◆ **TASK DIRECTIONS**
Output each entry below as it stands, leaving out every picture.

◆ **EXERCISE INPUT**
--------------------------------------------------

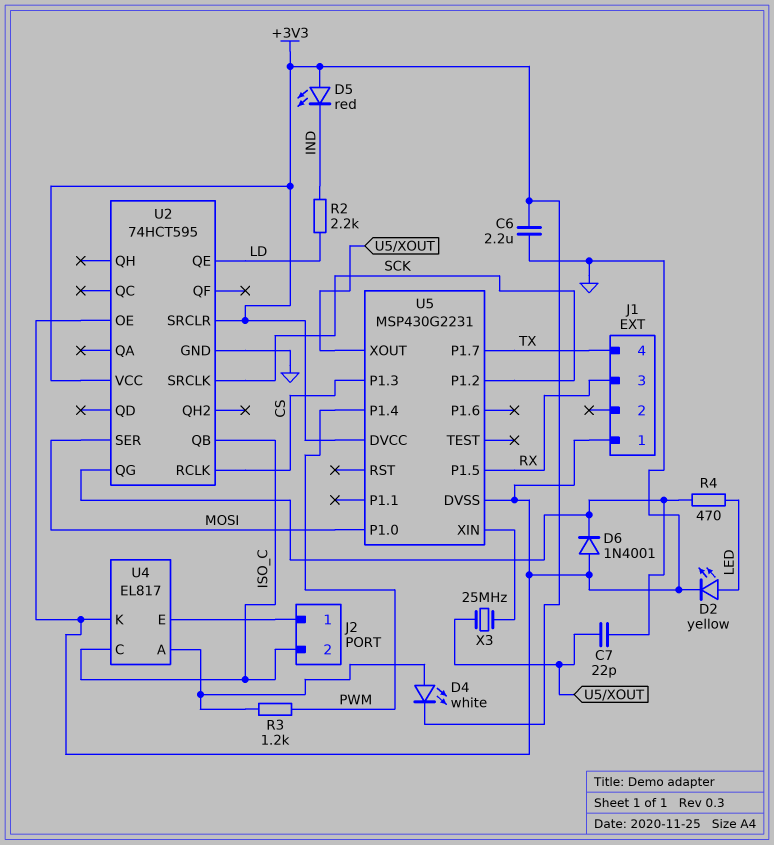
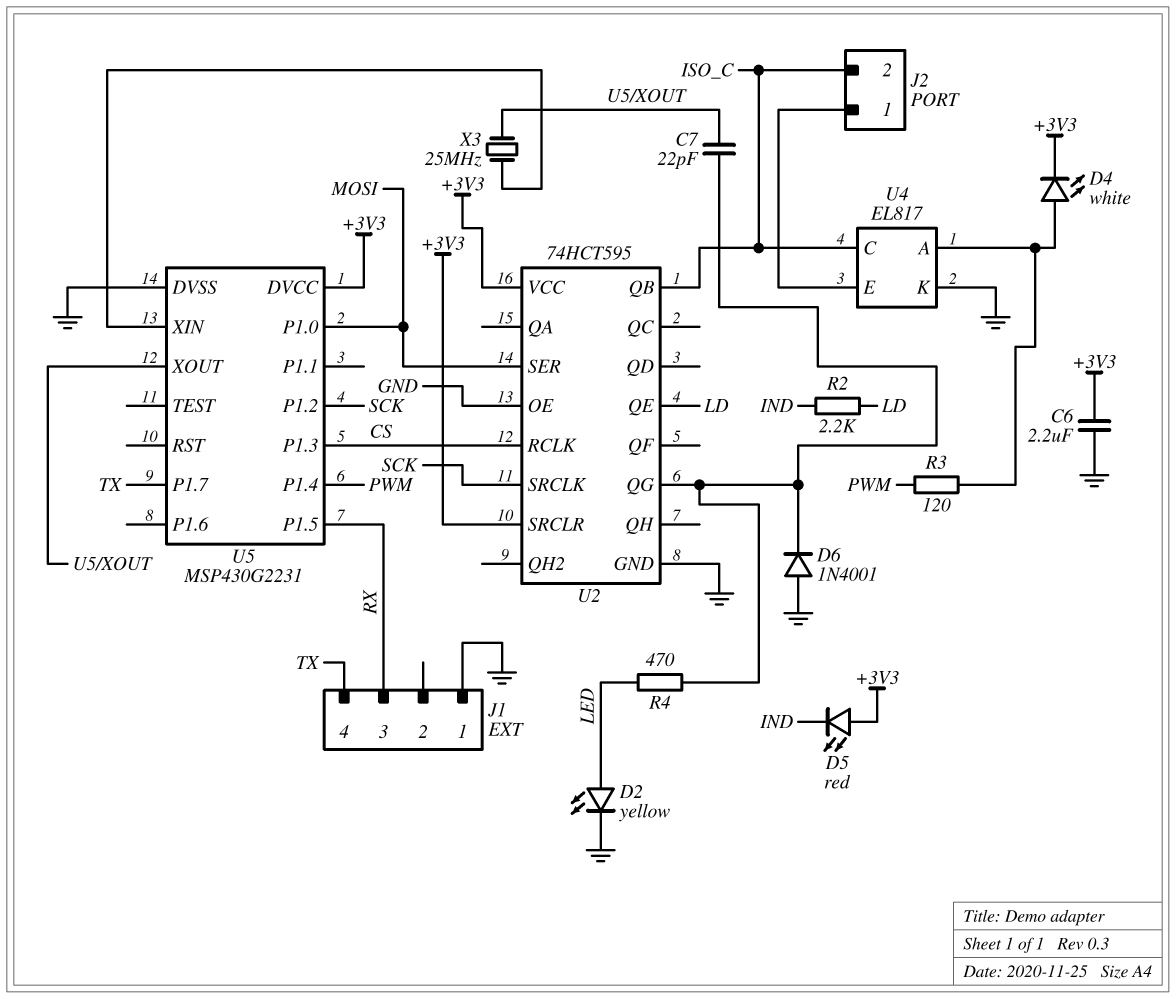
R3: 1.2k (PWM, U4/A) -> 120 (PWM, U4/A)

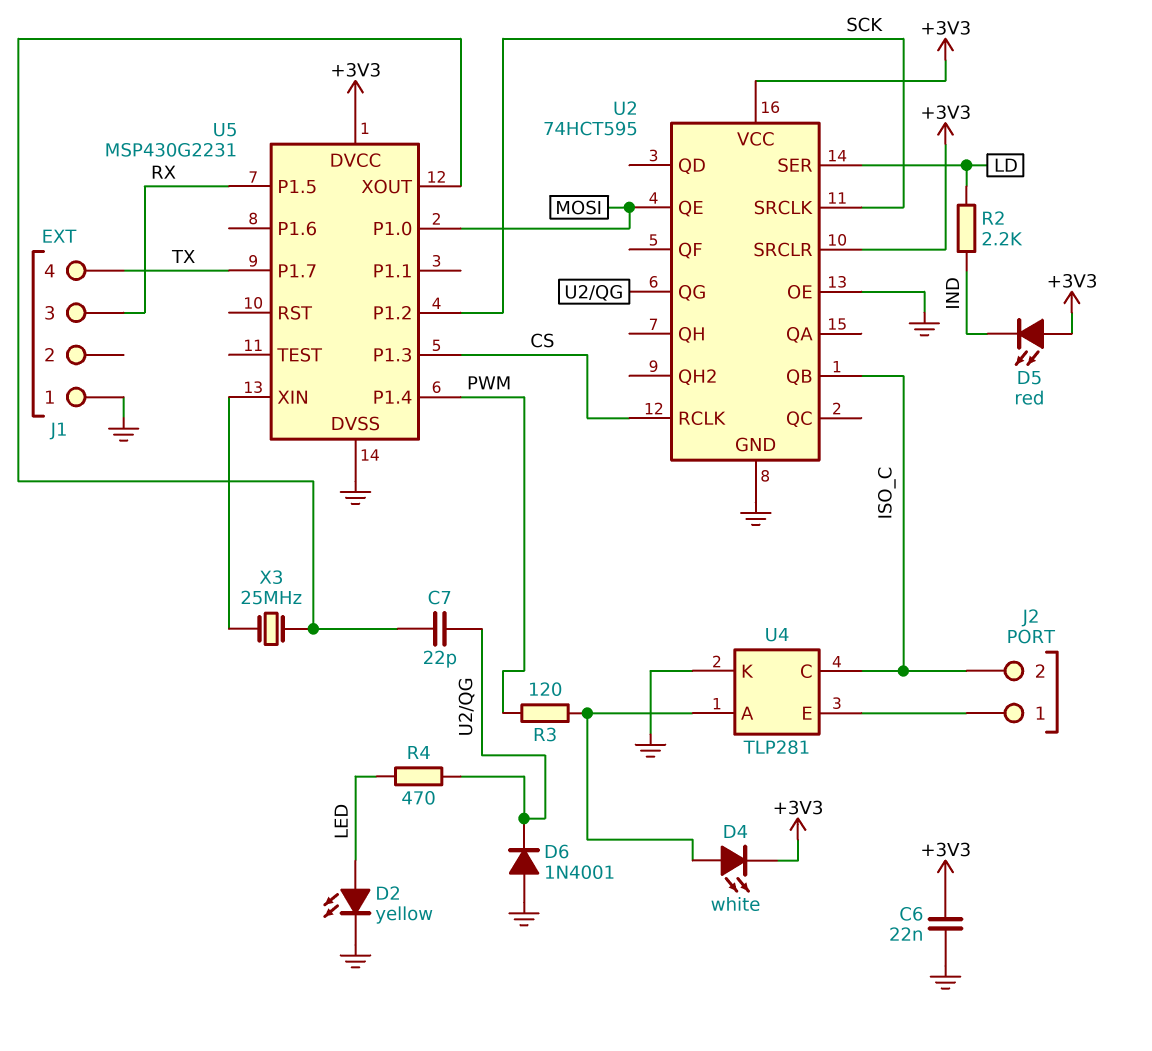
C6: 2.2uF (+3V3, GND) -> 22nF (+3V3, GND)
U2 pin QE: LD -> MOSI
U2 pin SER: MOSI -> LD
U4: EL817 -> TLP281

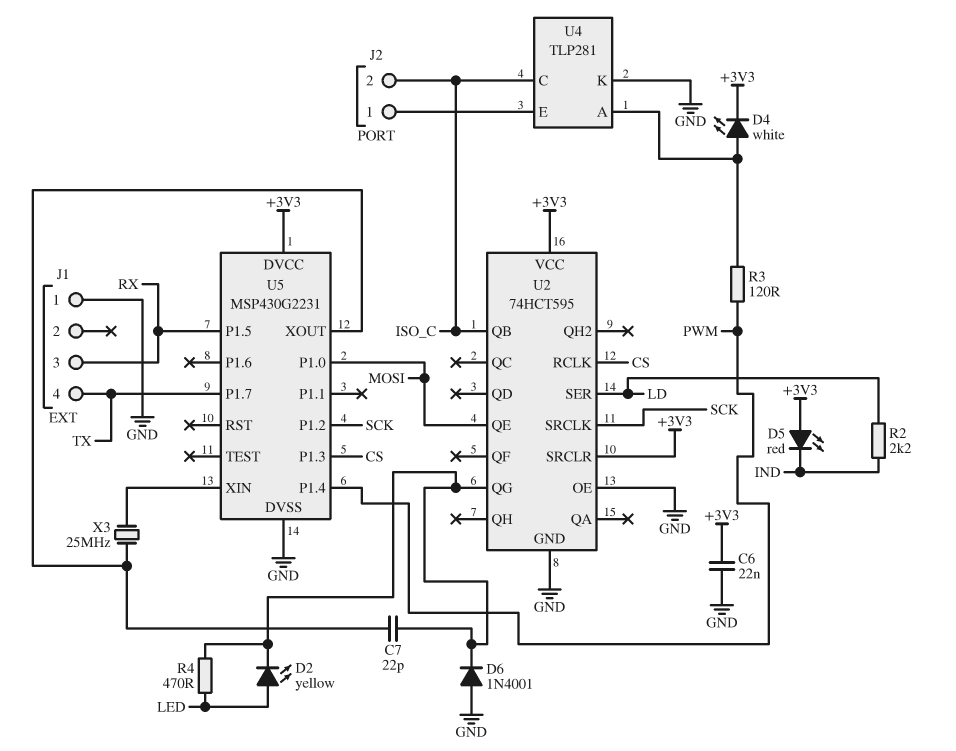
D2: LED yellow (A LED, K GND) -> LED yellow (A LED, K U2/QG)

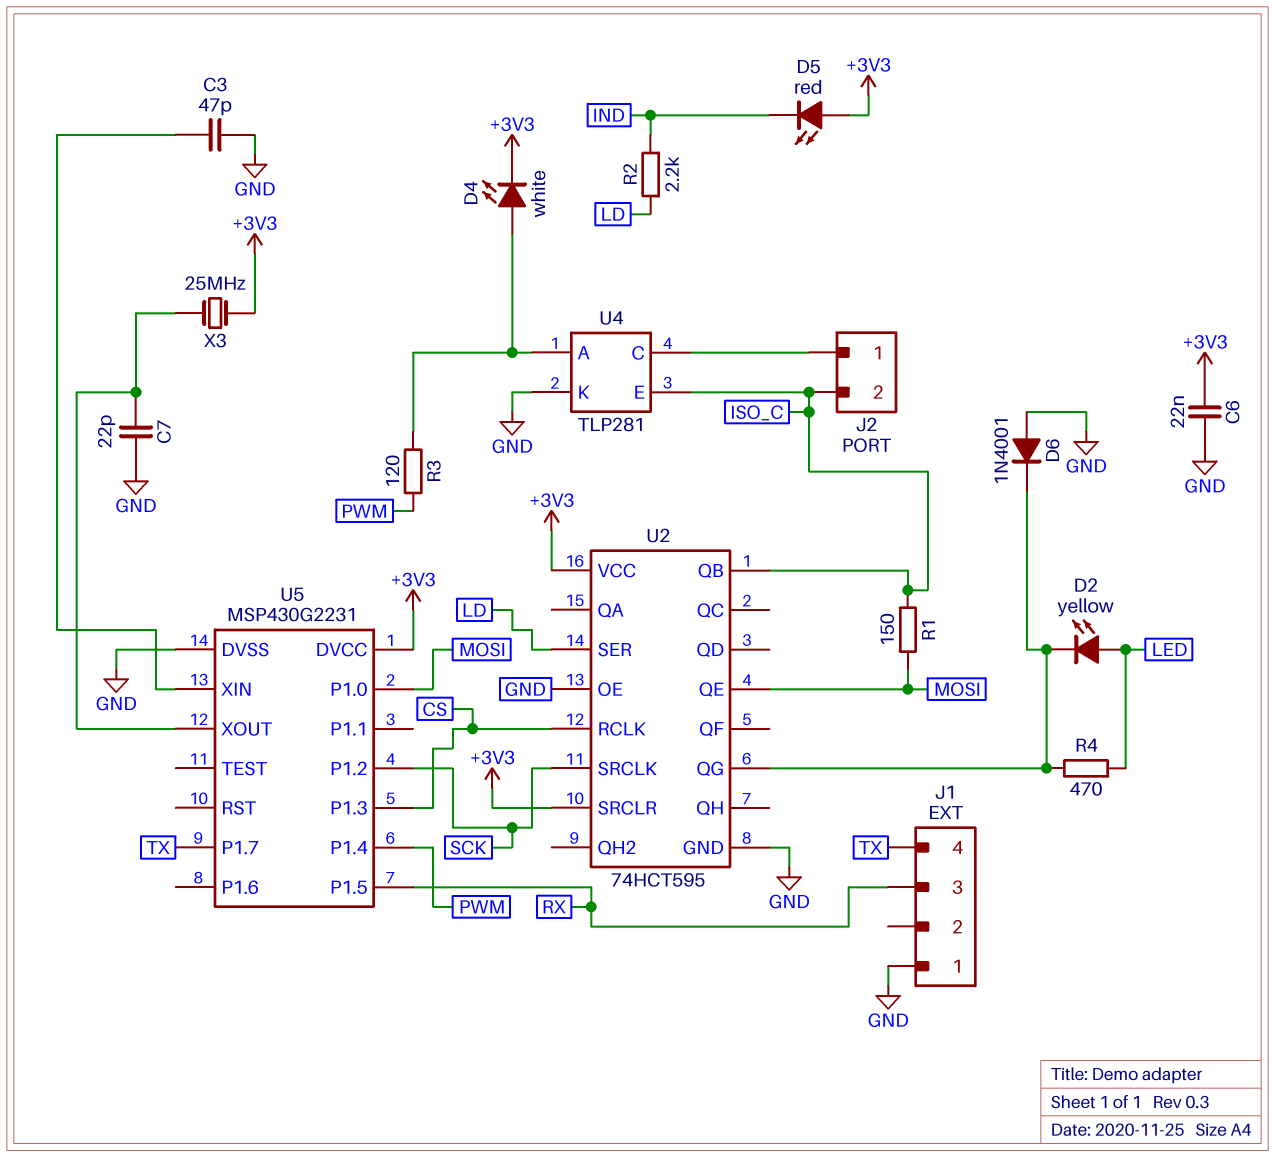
C3: none -> 47pF (GND, U5/XIN)
C7: 22pF (U2/QG, U5/XOUT) -> 22pF (GND, U5/XOUT)
R1: none -> 150 (ISO_C, MOSI)
U4 pin C: ISO_C -> J2/1
U4 pin E: J2/1 -> ISO_C
X3: 25MHz (U5/XIN, U5/XOUT) -> 25MHz (+3V3, U5/XOUT)

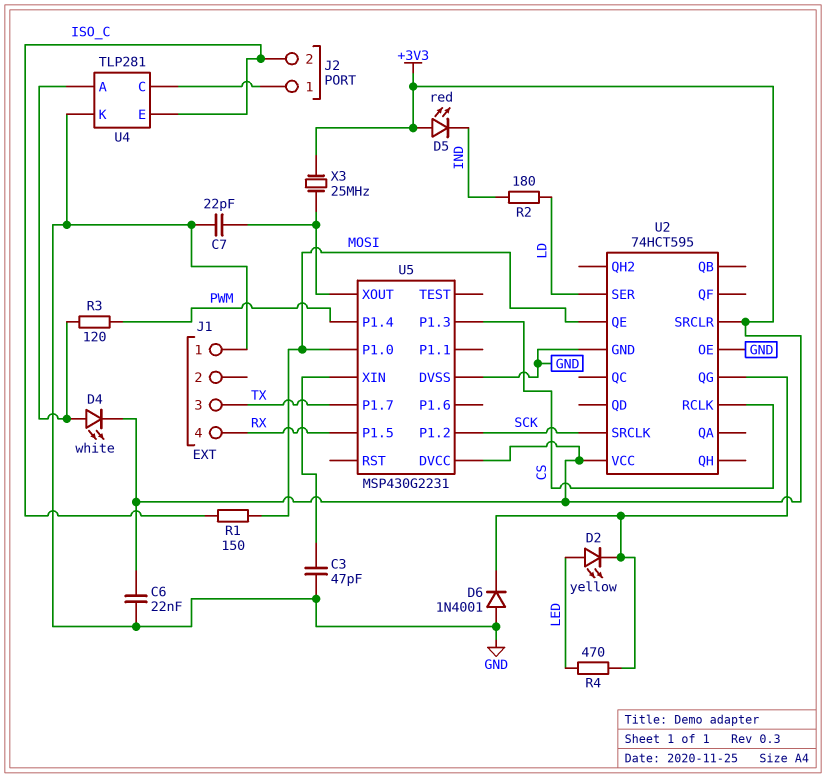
J1 pin 3: RX -> TX
J1 pin 4: TX -> RX
R2: 2.2k (IND, LD) -> 180 (IND, LD)
U2 pin QB: ISO_C -> none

--------------------------------------------------

◆ **EXPECTED ANSWER**
R3: 1.2k (PWM, U4/A) -> 120 (PWM, U4/A)

C6: 2.2uF (+3V3, GND) -> 22nF (+3V3, GND)
U2 pin QE: LD -> MOSI
U2 pin SER: MOSI -> LD
U4: EL817 -> TLP281

D2: LED yellow (A LED, K GND) -> LED yellow (A LED, K U2/QG)

C3: none -> 47pF (GND, U5/XIN)
C7: 22pF (U2/QG, U5/XOUT) -> 22pF (GND, U5/XOUT)
R1: none -> 150 (ISO_C, MOSI)
U4 pin C: ISO_C -> J2/1
U4 pin E: J2/1 -> ISO_C
X3: 25MHz (U5/XIN, U5/XOUT) -> 25MHz (+3V3, U5/XOUT)

J1 pin 3: RX -> TX
J1 pin 4: TX -> RX
R2: 2.2k (IND, LD) -> 180 (IND, LD)
U2 pin QB: ISO_C -> none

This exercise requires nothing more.